● YOUR INSTRUCTIONS: The lines you return should be those containing the string "plus", taken from the data below.

● SOURCE RECORDS:

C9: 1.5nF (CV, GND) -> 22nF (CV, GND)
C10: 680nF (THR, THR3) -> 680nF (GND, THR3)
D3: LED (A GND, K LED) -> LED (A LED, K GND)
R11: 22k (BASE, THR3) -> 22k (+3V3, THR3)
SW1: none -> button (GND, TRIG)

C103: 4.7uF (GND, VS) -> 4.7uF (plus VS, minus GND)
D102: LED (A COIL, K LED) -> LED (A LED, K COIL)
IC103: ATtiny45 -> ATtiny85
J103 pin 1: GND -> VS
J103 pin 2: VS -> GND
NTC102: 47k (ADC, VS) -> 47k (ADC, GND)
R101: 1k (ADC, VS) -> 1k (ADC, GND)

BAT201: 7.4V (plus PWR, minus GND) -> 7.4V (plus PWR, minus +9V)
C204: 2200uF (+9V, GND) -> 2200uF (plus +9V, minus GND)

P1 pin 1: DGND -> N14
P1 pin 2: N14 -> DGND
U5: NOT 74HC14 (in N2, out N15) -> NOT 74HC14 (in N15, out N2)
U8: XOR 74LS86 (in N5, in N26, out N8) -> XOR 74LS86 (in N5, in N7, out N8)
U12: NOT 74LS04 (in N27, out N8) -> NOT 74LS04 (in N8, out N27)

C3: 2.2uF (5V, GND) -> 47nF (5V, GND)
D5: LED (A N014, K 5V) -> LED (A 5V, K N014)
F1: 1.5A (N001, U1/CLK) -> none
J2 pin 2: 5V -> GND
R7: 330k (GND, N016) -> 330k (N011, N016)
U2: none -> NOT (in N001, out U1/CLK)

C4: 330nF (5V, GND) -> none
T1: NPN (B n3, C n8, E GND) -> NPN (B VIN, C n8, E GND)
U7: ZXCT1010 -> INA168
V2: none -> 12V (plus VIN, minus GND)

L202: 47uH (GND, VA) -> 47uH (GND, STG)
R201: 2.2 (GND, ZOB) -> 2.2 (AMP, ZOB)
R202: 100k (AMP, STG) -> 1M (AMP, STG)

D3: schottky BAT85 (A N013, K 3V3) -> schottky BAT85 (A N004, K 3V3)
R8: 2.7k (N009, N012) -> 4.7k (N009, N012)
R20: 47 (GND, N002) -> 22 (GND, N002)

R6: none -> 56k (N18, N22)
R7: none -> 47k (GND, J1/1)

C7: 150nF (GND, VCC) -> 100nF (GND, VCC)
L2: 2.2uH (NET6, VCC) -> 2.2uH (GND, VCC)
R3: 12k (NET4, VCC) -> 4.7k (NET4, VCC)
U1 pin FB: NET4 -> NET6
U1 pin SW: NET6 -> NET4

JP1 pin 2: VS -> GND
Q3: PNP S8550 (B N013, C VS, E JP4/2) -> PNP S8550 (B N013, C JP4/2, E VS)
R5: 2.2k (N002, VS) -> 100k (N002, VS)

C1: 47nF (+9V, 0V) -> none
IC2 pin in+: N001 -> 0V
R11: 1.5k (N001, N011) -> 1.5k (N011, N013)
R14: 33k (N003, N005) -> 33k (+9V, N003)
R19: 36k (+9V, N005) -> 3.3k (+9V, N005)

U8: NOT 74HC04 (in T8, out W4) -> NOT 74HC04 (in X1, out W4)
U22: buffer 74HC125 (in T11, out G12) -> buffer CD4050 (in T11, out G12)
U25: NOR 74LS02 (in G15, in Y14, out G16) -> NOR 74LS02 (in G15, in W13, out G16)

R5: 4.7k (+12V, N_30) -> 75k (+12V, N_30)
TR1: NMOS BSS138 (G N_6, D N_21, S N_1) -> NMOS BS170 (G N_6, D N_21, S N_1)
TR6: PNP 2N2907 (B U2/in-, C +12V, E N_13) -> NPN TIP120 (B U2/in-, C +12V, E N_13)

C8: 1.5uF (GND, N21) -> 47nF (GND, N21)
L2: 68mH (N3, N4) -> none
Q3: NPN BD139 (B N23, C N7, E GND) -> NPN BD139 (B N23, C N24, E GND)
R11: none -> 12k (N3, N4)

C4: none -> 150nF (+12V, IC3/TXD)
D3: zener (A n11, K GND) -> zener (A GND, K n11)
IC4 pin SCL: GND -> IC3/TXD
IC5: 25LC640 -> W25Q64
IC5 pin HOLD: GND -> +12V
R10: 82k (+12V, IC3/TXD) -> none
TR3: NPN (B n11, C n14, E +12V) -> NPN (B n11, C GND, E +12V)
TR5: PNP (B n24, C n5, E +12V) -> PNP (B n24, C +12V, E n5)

● OUTPUT OF THE TASK:
C103: 4.7uF (GND, VS) -> 4.7uF (plus VS, minus GND)
BAT201: 7.4V (plus PWR, minus GND) -> 7.4V (plus PWR, minus +9V)
C204: 2200uF (+9V, GND) -> 2200uF (plus +9V, minus GND)
V2: none -> 12V (plus VIN, minus GND)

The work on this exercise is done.